▶ _WHAT YOU WILL DO_
Print the lines below exactly as written, with none missing.

▶ _Difference listings_
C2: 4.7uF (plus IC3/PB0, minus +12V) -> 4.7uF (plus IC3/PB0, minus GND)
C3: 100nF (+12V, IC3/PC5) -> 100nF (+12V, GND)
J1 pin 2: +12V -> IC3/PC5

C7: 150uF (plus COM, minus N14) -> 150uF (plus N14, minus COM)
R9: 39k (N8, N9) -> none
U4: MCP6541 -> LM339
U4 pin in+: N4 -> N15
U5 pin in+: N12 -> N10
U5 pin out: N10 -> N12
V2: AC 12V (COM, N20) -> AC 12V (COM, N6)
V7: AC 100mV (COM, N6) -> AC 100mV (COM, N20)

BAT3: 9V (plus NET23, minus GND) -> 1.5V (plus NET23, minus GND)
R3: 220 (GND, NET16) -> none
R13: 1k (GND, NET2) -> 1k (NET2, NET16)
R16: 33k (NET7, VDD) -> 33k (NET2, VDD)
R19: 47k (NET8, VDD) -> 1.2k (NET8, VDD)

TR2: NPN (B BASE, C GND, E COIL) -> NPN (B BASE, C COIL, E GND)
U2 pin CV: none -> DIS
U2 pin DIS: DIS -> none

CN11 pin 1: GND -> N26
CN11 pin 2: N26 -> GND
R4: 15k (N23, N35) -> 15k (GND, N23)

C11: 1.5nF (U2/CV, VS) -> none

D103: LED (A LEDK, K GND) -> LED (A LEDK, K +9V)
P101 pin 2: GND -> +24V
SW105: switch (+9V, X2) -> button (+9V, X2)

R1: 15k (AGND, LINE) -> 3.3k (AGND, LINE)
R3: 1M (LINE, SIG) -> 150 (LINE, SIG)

▶ _COMPLETED EXERCISE_
C2: 4.7uF (plus IC3/PB0, minus +12V) -> 4.7uF (plus IC3/PB0, minus GND)
C3: 100nF (+12V, IC3/PC5) -> 100nF (+12V, GND)
J1 pin 2: +12V -> IC3/PC5

C7: 150uF (plus COM, minus N14) -> 150uF (plus N14, minus COM)
R9: 39k (N8, N9) -> none
U4: MCP6541 -> LM339
U4 pin in+: N4 -> N15
U5 pin in+: N12 -> N10
U5 pin out: N10 -> N12
V2: AC 12V (COM, N20) -> AC 12V (COM, N6)
V7: AC 100mV (COM, N6) -> AC 100mV (COM, N20)

BAT3: 9V (plus NET23, minus GND) -> 1.5V (plus NET23, minus GND)
R3: 220 (GND, NET16) -> none
R13: 1k (GND, NET2) -> 1k (NET2, NET16)
R16: 33k (NET7, VDD) -> 33k (NET2, VDD)
R19: 47k (NET8, VDD) -> 1.2k (NET8, VDD)

TR2: NPN (B BASE, C GND, E COIL) -> NPN (B BASE, C COIL, E GND)
U2 pin CV: none -> DIS
U2 pin DIS: DIS -> none

CN11 pin 1: GND -> N26
CN11 pin 2: N26 -> GND
R4: 15k (N23, N35) -> 15k (GND, N23)

C11: 1.5nF (U2/CV, VS) -> none

D103: LED (A LEDK, K GND) -> LED (A LEDK, K +9V)
P101 pin 2: GND -> +24V
SW105: switch (+9V, X2) -> button (+9V, X2)

R1: 15k (AGND, LINE) -> 3.3k (AGND, LINE)
R3: 1M (LINE, SIG) -> 150 (LINE, SIG)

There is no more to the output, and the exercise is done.